The data Start Marker

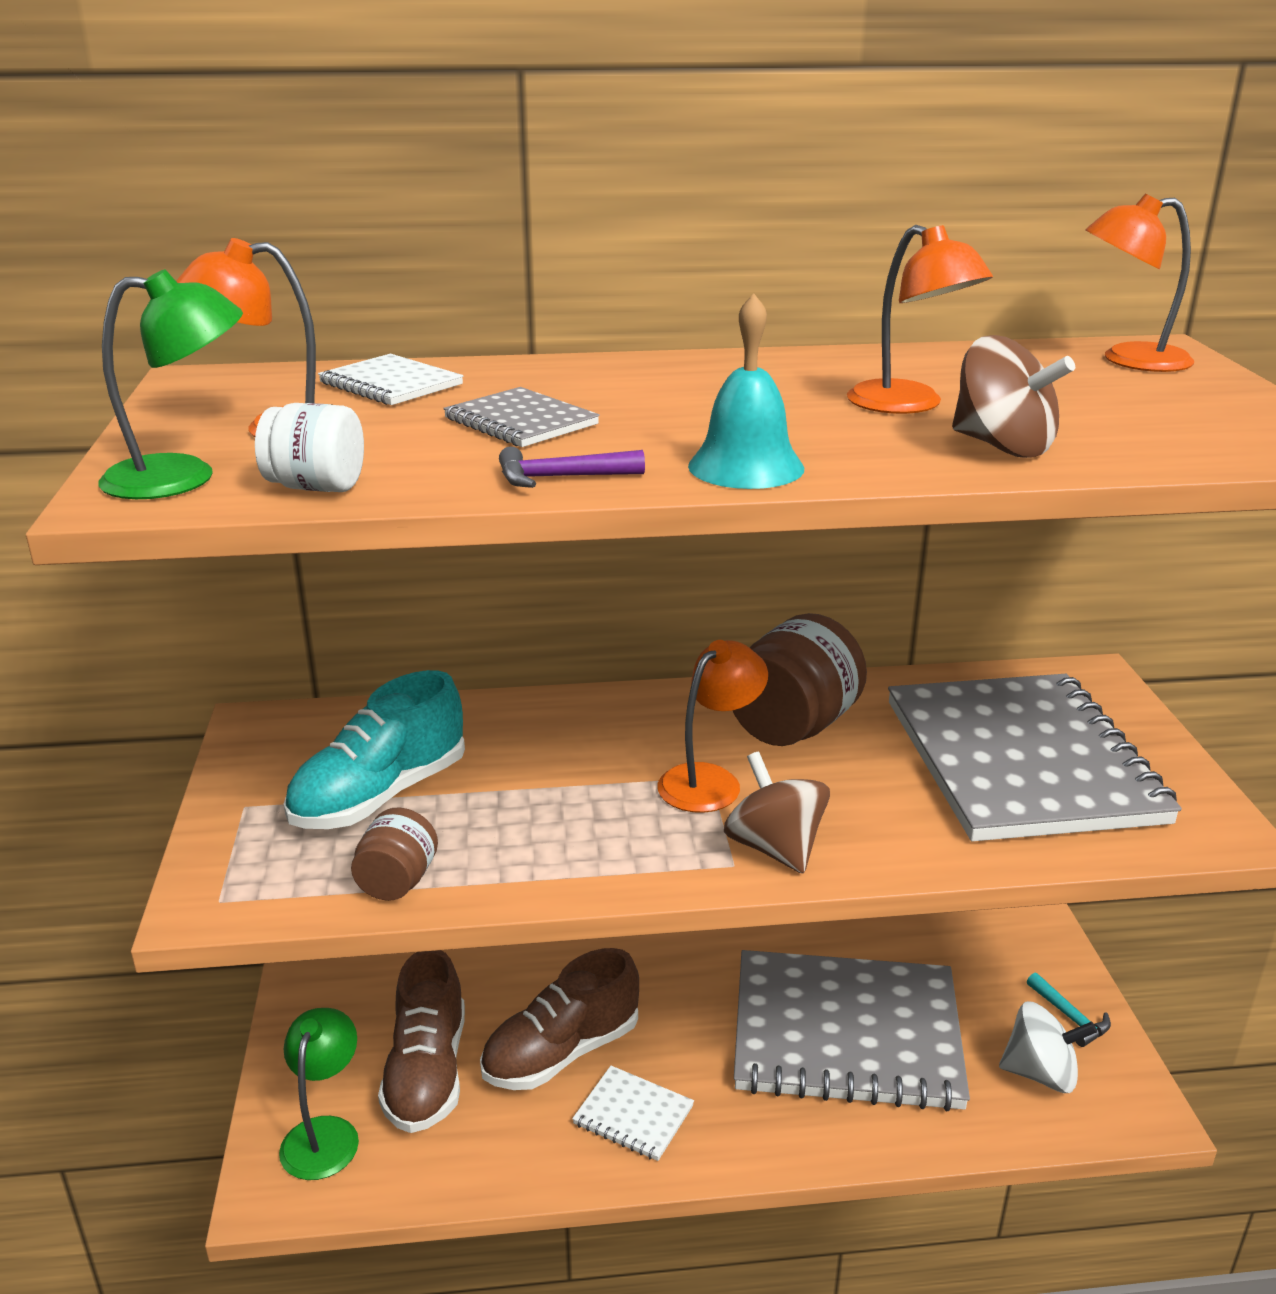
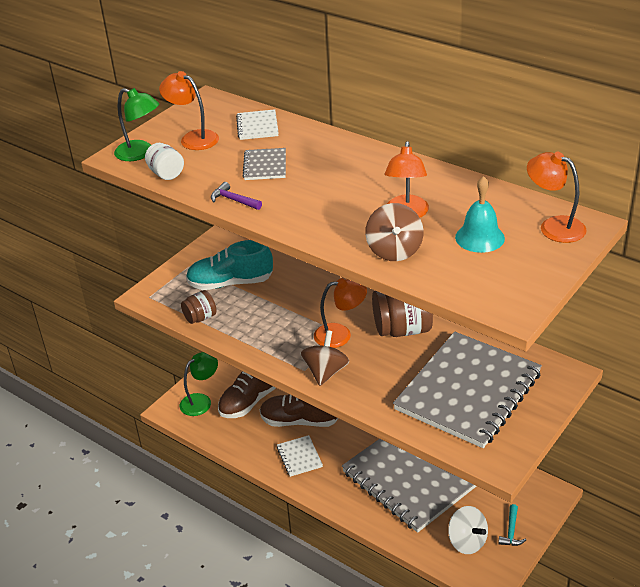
camera: 45 degrees right, 10 degrees up
(746, 467) = (294, 220): turquoise bell -> turquoise bell (479, 237)

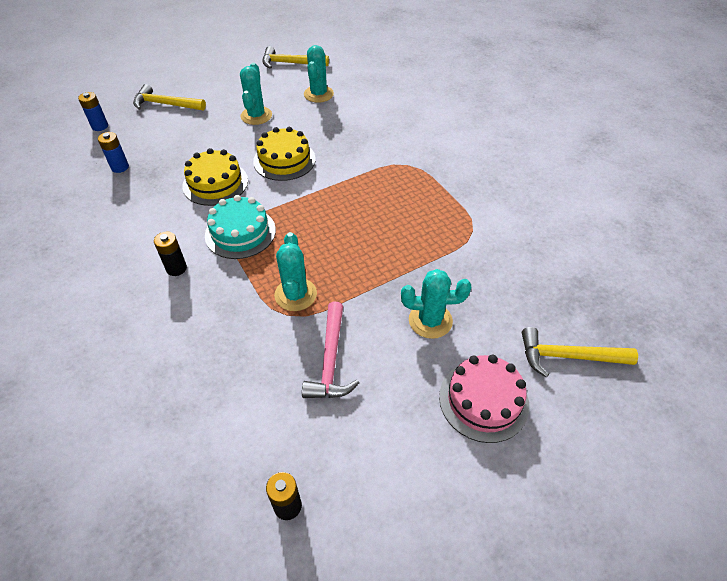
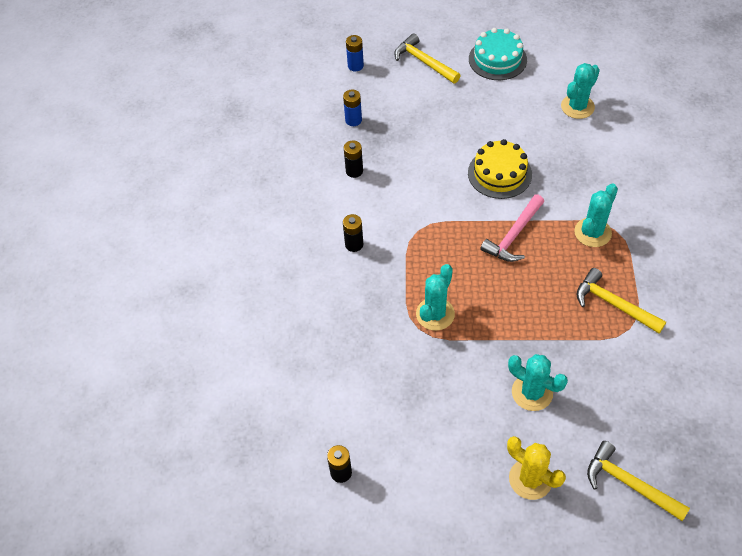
camera: 35 degrees right, 5 degrees up
(143, 207) = (354, 171): none -> black battery
(215, 183) = (425, 172): yellow cake -> none
(240, 232) = (421, 234): turquoise cake -> turquoise cake (497, 59)
(256, 116) = (501, 110): turquoise cactus -> turquoise cactus (592, 232)
(291, 63) = (572, 54): yellow hammer -> yellow hammer (614, 304)
(331, 360) = (431, 384): pink hammer -> pink hammer (514, 235)
(483, 400) = (530, 479): pink cake -> yellow cactus

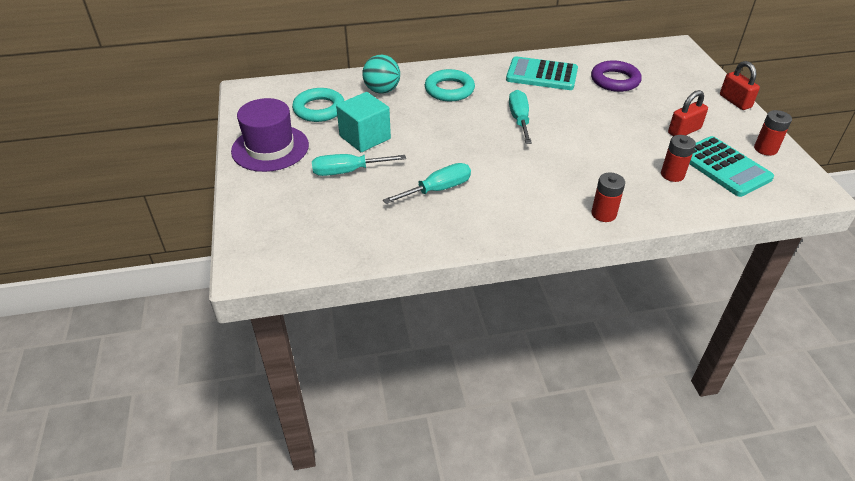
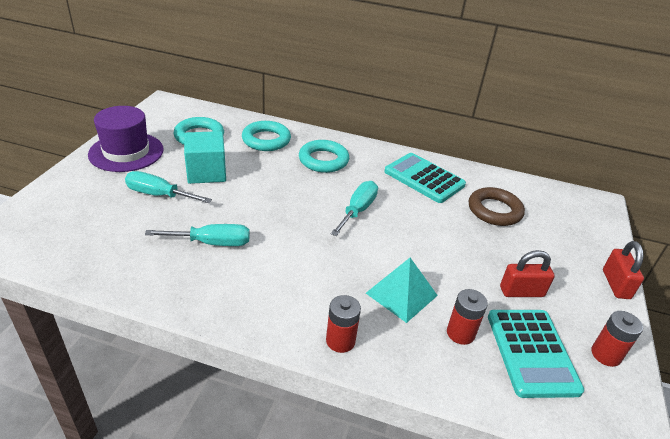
camera: 25 degrees right, 5 degrees down
(382, 90) = (266, 140): turquoise ball -> turquoise ring
(611, 166) = (401, 294): none -> turquoise pyramid
(615, 80) = (494, 210): purple ring -> brown ring

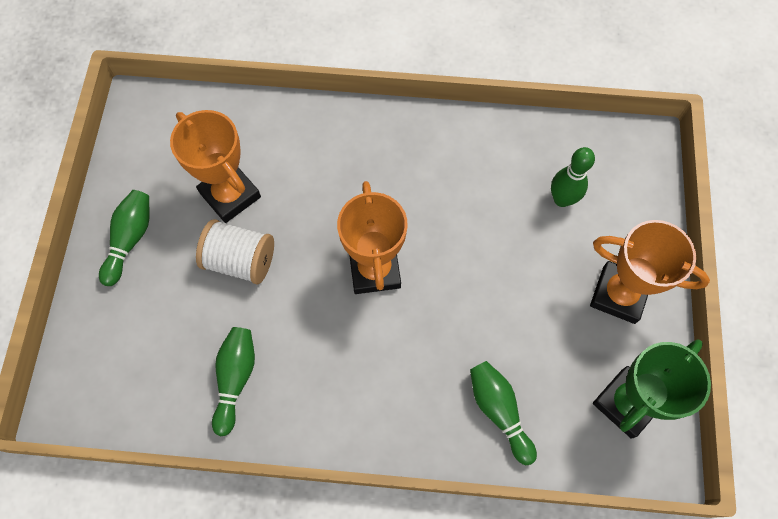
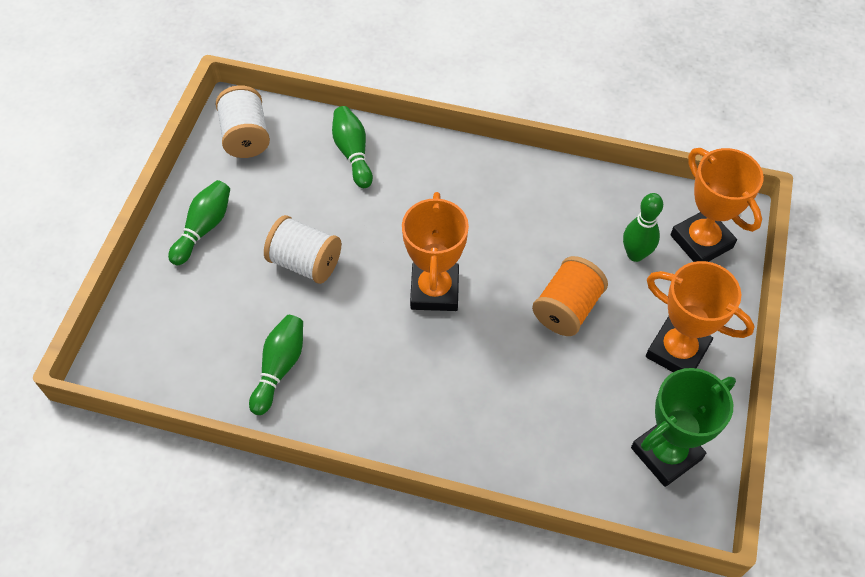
camera: 10 degrees right, 10 degrees down
(154, 132) = (246, 136): none -> white spool
(230, 195) = (307, 202): orange trophy -> orange trophy (701, 241)
(499, 411) = (534, 439): green bowling pin -> green bowling pin (353, 153)
(506, 267) = (567, 308): none -> orange spool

The data End Marker

How to complete this task: Give back exactly the lines from the opening of the listing through the line holding "(215, 183) = (425, 172): yellow cake -> none", both ends included, with every picture omitted.

Written reply:
camera: 45 degrees right, 10 degrees up
(746, 467) = (294, 220): turquoise bell -> turquoise bell (479, 237)

camera: 35 degrees right, 5 degrees up
(143, 207) = (354, 171): none -> black battery
(215, 183) = (425, 172): yellow cake -> none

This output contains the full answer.